> _What to do_: Please transcribe the data below in full, word for word, without the images.

> _Available data_:

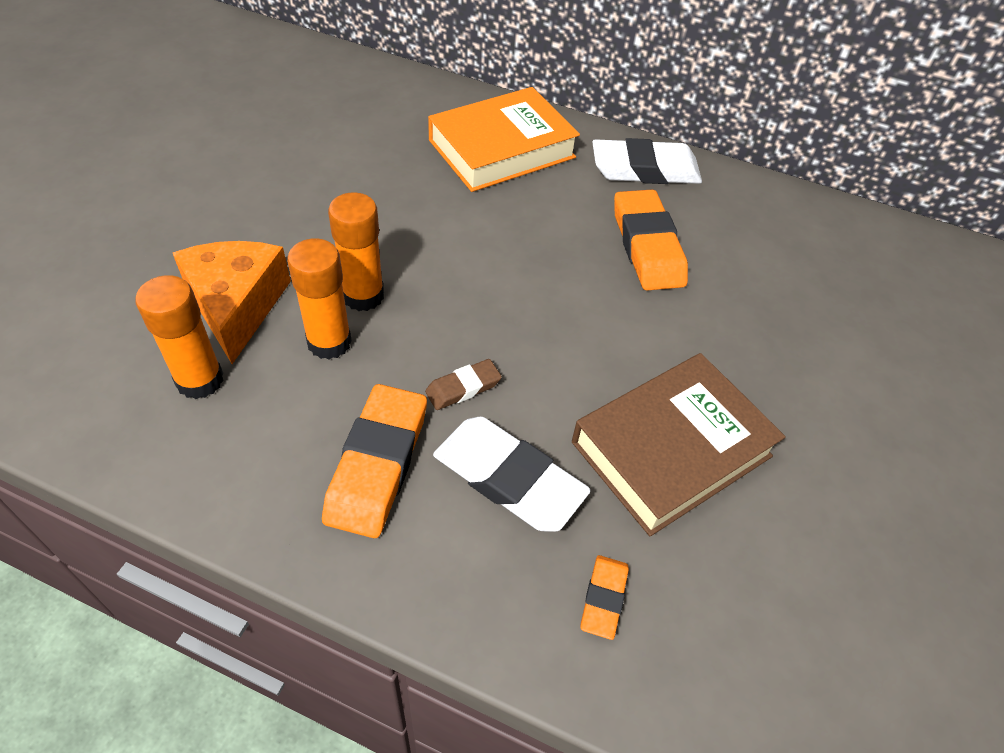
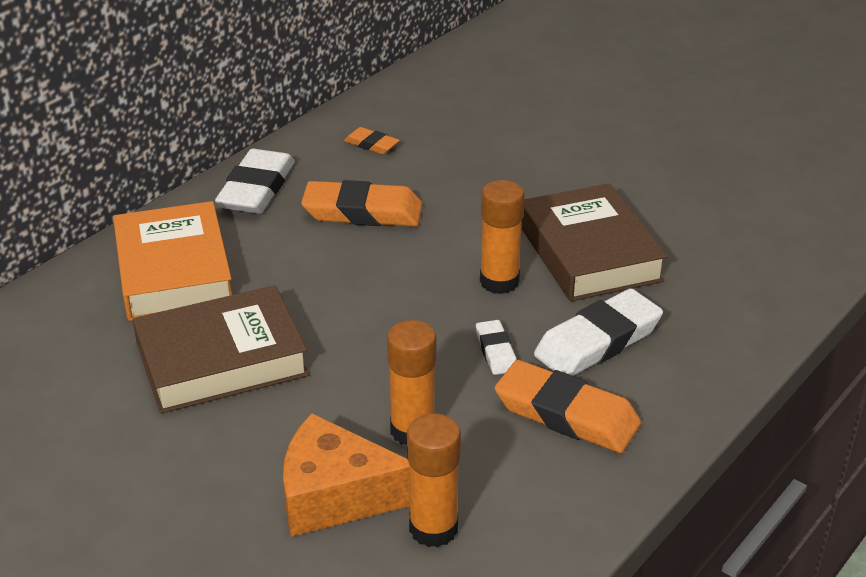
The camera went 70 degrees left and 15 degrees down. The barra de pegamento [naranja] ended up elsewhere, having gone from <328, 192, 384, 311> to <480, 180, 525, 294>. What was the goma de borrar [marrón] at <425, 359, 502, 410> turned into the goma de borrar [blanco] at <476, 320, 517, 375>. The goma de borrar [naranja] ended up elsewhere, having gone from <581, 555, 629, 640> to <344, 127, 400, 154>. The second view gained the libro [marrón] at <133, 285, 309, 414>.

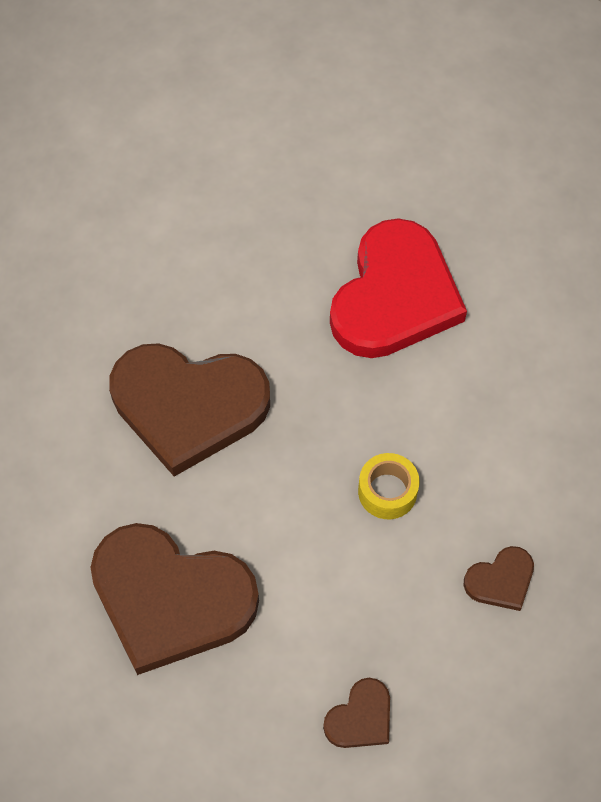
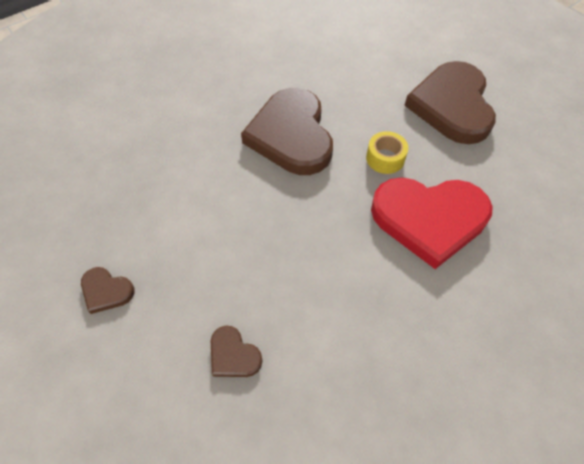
The camera went 70 degrees right and 5 degrees down. The cinta adhesiva [amarillo] ended up elsewhere, having gone from <358, 453, 419, 519> to <366, 131, 408, 174>. The corazón [marrón] ended up elsewhere, having gone from <90, 523, 259, 675> to <404, 61, 496, 144>.

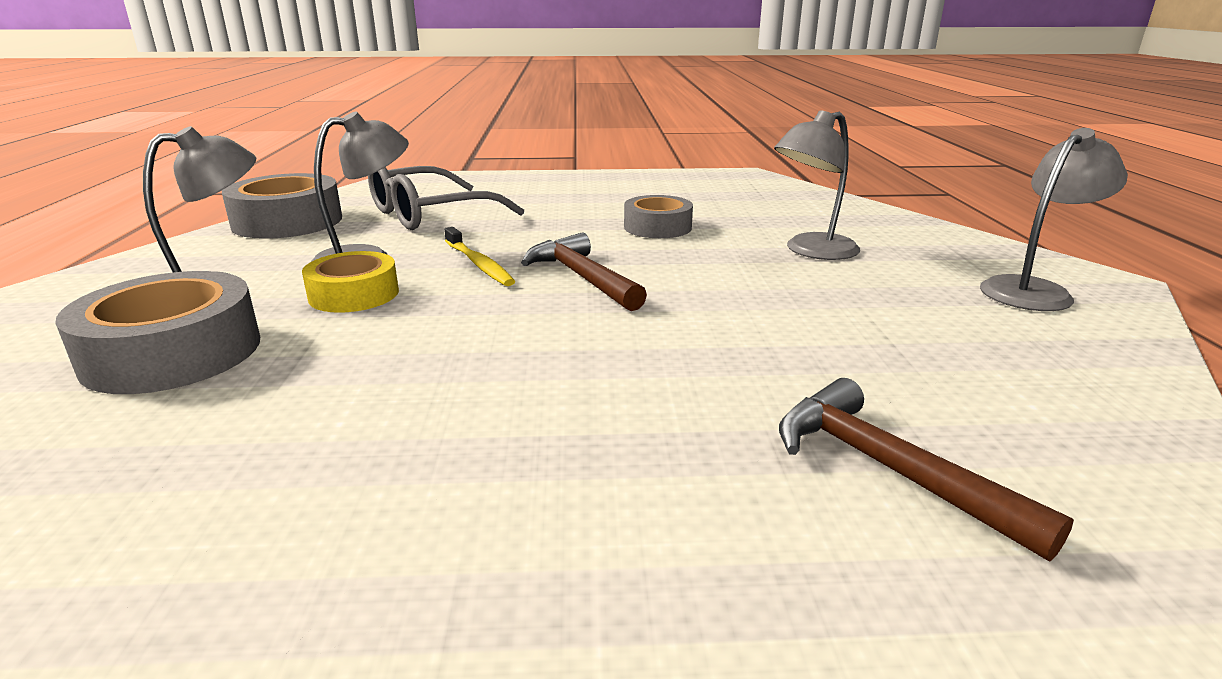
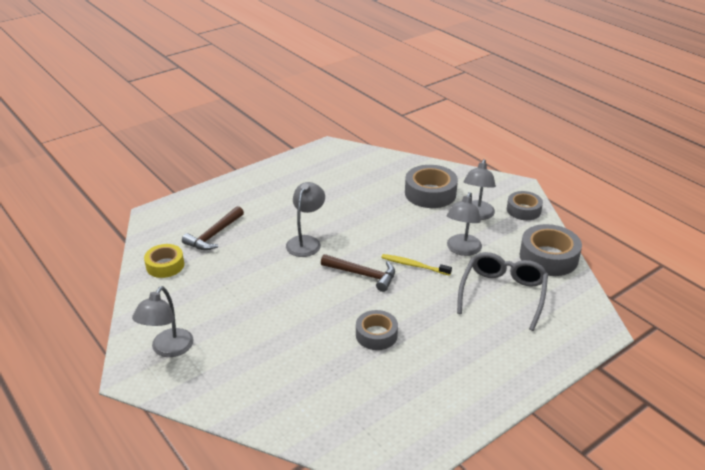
The camera went 145 degrees right and 10 degrees up. The lámpara [gris] ended up elsewhere, having gone from <774, 110, 860, 260> to <286, 182, 325, 257>. The cinta adhesiva [amarillo] ended up elsewhere, having gone from <302, 251, 399, 313> to <144, 244, 184, 278>. The martillo [marrón] at <779, 378, 1074, 561> ended up facing another way, 105 degrees clockwise from before. The second view gained the cinta adhesiva [gris] at <507, 191, 543, 220>.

> _Task solution_:
The camera went 70 degrees left and 15 degrees down. The barra de pegamento [naranja] ended up elsewhere, having gone from <328, 192, 384, 311> to <480, 180, 525, 294>. What was the goma de borrar [marrón] at <425, 359, 502, 410> turned into the goma de borrar [blanco] at <476, 320, 517, 375>. The goma de borrar [naranja] ended up elsewhere, having gone from <581, 555, 629, 640> to <344, 127, 400, 154>. The second view gained the libro [marrón] at <133, 285, 309, 414>.

The camera went 70 degrees right and 5 degrees down. The cinta adhesiva [amarillo] ended up elsewhere, having gone from <358, 453, 419, 519> to <366, 131, 408, 174>. The corazón [marrón] ended up elsewhere, having gone from <90, 523, 259, 675> to <404, 61, 496, 144>.

The camera went 145 degrees right and 10 degrees up. The lámpara [gris] ended up elsewhere, having gone from <774, 110, 860, 260> to <286, 182, 325, 257>. The cinta adhesiva [amarillo] ended up elsewhere, having gone from <302, 251, 399, 313> to <144, 244, 184, 278>. The martillo [marrón] at <779, 378, 1074, 561> ended up facing another way, 105 degrees clockwise from before. The second view gained the cinta adhesiva [gris] at <507, 191, 543, 220>.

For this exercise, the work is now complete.